Description of the task: Transcribe the entries that come next exactly, but not the pictures they contain.
=== Begin Enclosure ===
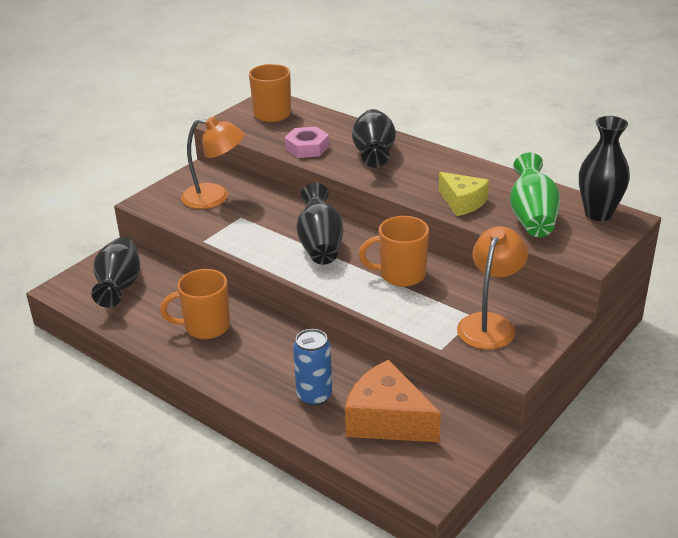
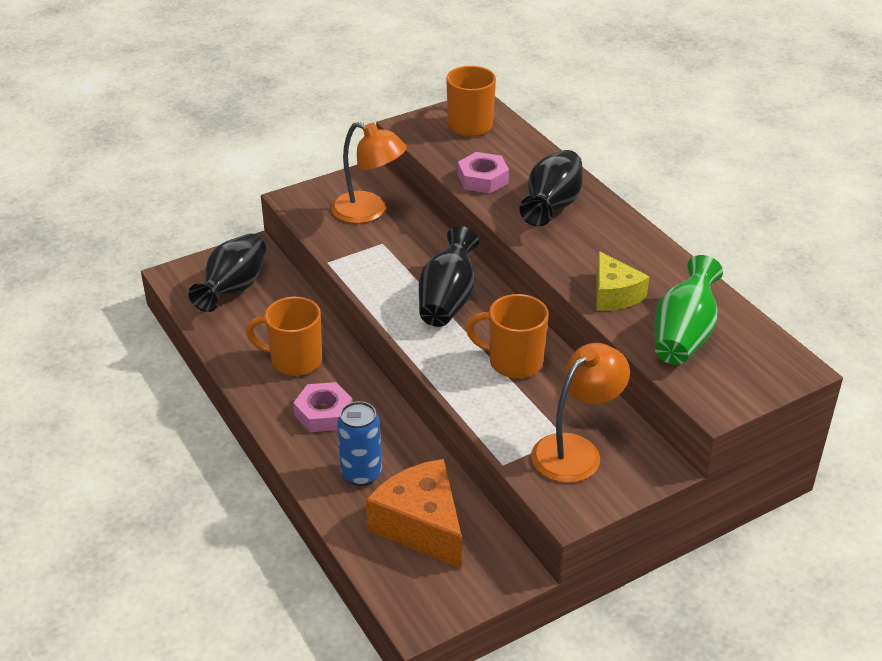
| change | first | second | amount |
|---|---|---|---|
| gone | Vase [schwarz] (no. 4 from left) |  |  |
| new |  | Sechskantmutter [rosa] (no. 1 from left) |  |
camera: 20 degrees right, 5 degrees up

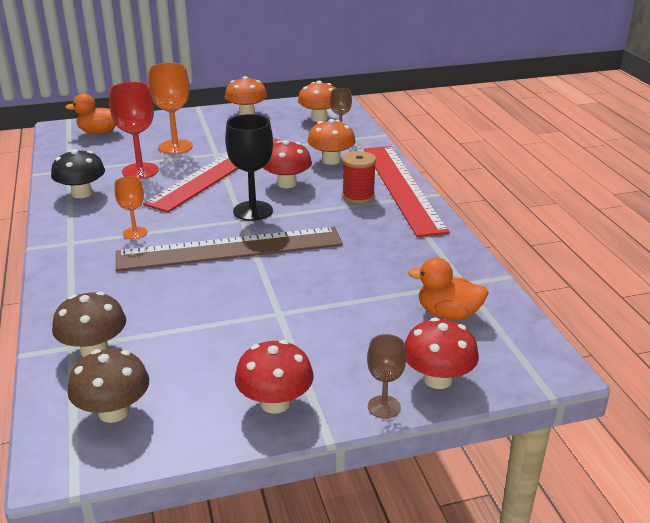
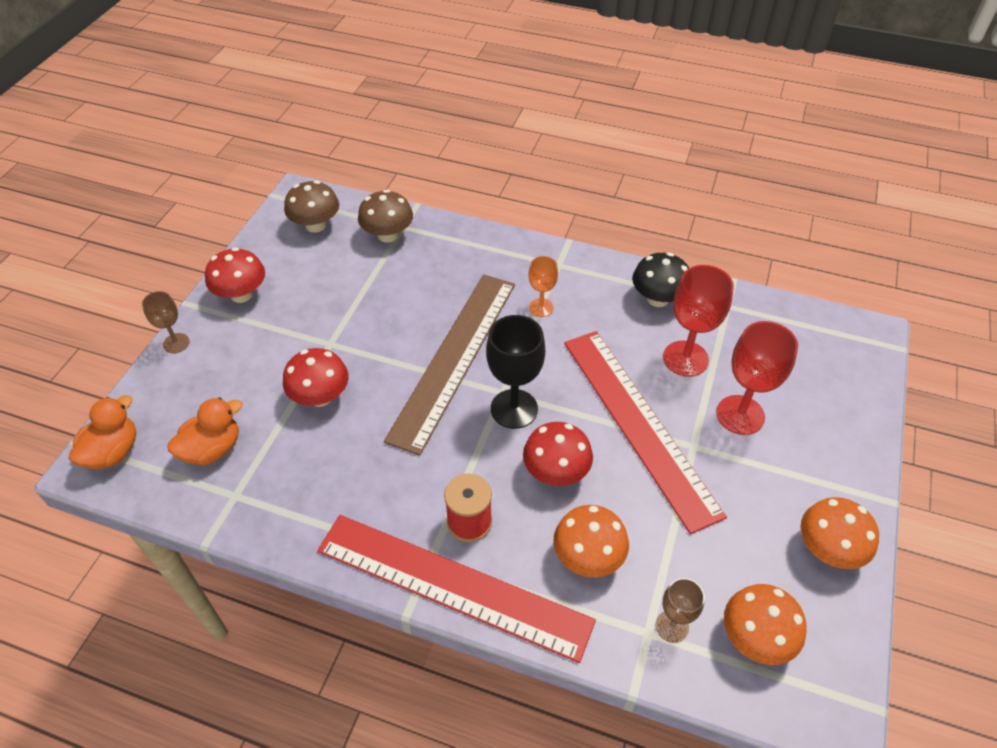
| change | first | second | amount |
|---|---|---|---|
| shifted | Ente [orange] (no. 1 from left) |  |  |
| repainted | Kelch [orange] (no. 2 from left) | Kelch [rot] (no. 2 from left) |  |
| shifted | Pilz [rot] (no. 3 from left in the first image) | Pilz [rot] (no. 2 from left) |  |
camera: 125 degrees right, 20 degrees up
=== End Enclosure ===
Answer to this exercise:
| change | first | second | amount |
|---|---|---|---|
| gone | Vase [schwarz] (no. 4 from left) |  |  |
| new |  | Sechskantmutter [rosa] (no. 1 from left) |  |
camera: 20 degrees right, 5 degrees up

| change | first | second | amount |
|---|---|---|---|
| shifted | Ente [orange] (no. 1 from left) |  |  |
| repainted | Kelch [orange] (no. 2 from left) | Kelch [rot] (no. 2 from left) |  |
| shifted | Pilz [rot] (no. 3 from left in the first image) | Pilz [rot] (no. 2 from left) |  |
camera: 125 degrees right, 20 degrees up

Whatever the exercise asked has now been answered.